What you should do: The entries below hold a line with "(277, 489) = (473, 514): blue" and a line with "(484, 216) = (318, 270): yellow ring -> none". Return those lines and all that lie between them, exactly and only.
[[ Data in this exercise, beginning ]]
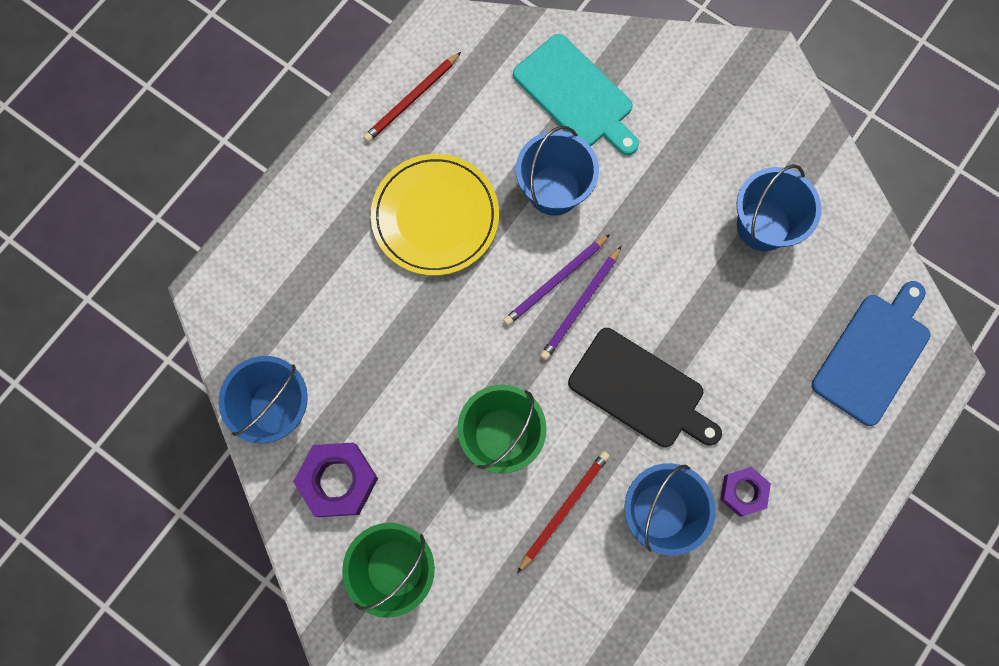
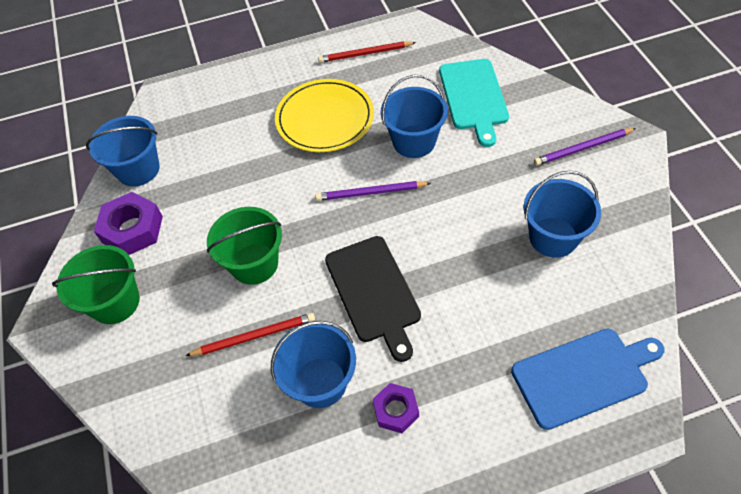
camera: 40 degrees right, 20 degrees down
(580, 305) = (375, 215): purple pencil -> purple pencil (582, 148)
[[ Data in this exercise, end ]]
[[ Data in this exercise, beginning ]]
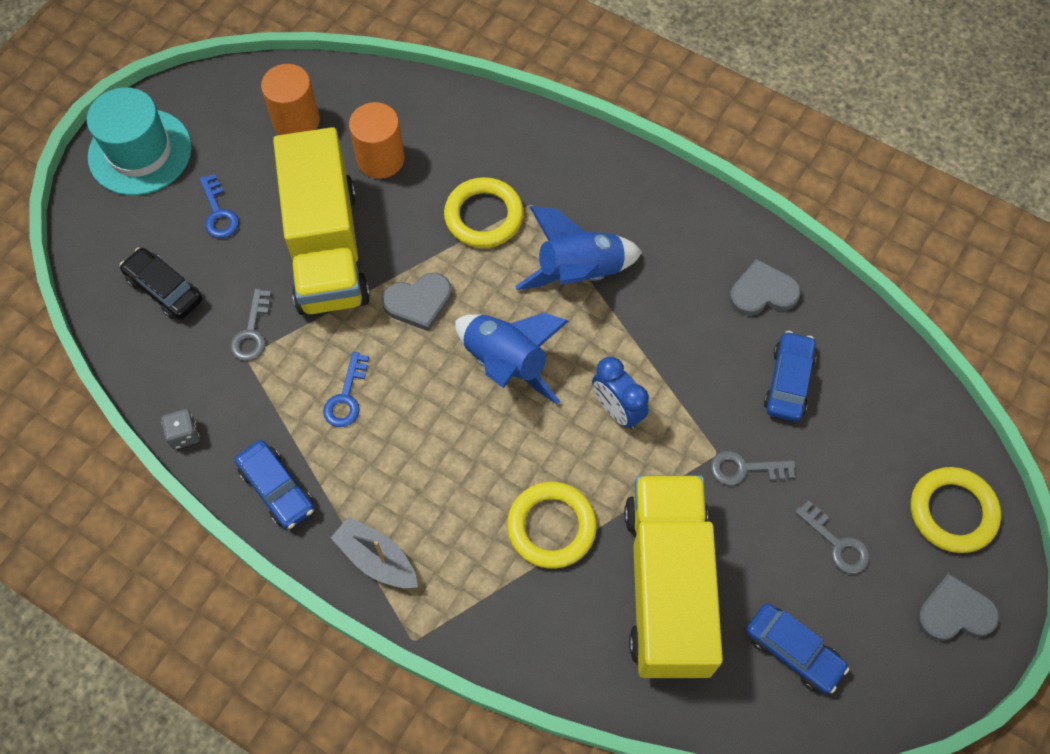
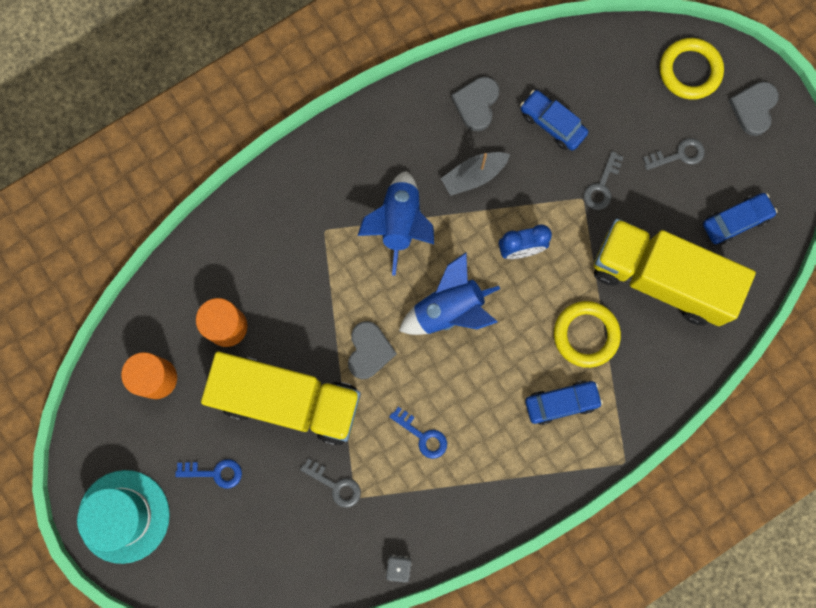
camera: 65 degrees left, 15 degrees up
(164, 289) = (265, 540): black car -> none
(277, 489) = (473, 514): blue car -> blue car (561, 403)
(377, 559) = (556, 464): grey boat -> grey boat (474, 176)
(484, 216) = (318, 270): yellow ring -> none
[[ Data in this exercise, end ]]
Expected answer:
(277, 489) = (473, 514): blue car -> blue car (561, 403)
(377, 559) = (556, 464): grey boat -> grey boat (474, 176)
(484, 216) = (318, 270): yellow ring -> none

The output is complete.